[Problem to work on]
Reproduce the whole listing exactly, omitting any picture it holds.

[Recorded information]

=======

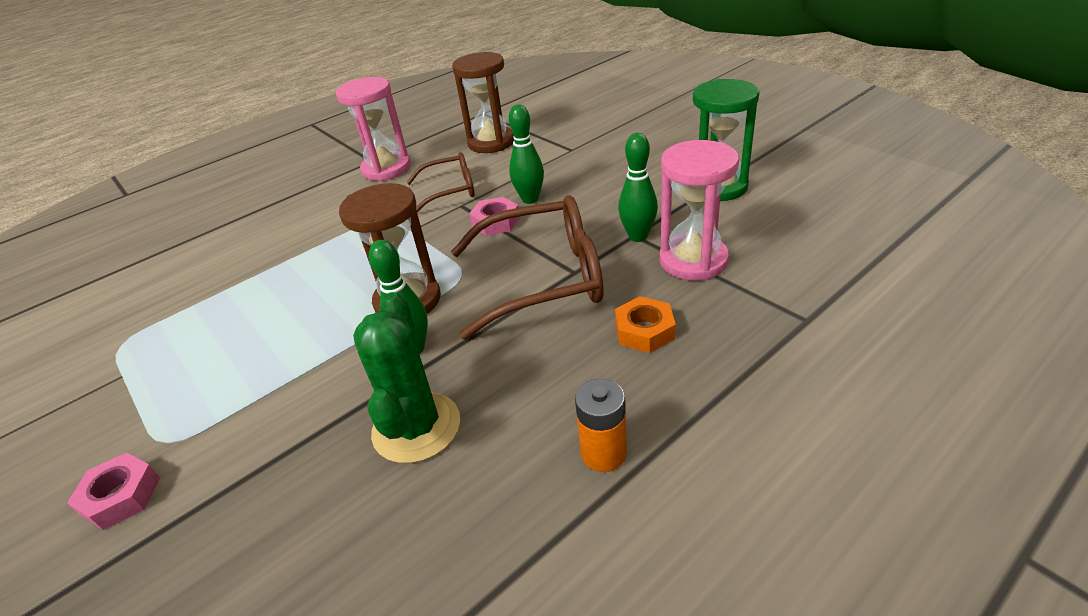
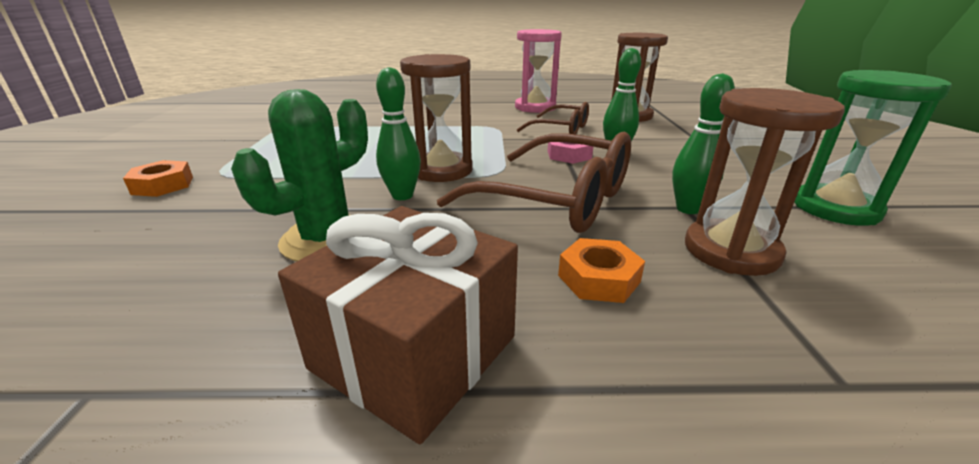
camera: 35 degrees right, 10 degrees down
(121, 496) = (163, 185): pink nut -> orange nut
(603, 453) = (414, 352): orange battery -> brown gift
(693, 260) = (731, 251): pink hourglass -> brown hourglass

=======

[Task response]
camera: 35 degrees right, 10 degrees down
(121, 496) = (163, 185): pink nut -> orange nut
(603, 453) = (414, 352): orange battery -> brown gift
(693, 260) = (731, 251): pink hourglass -> brown hourglass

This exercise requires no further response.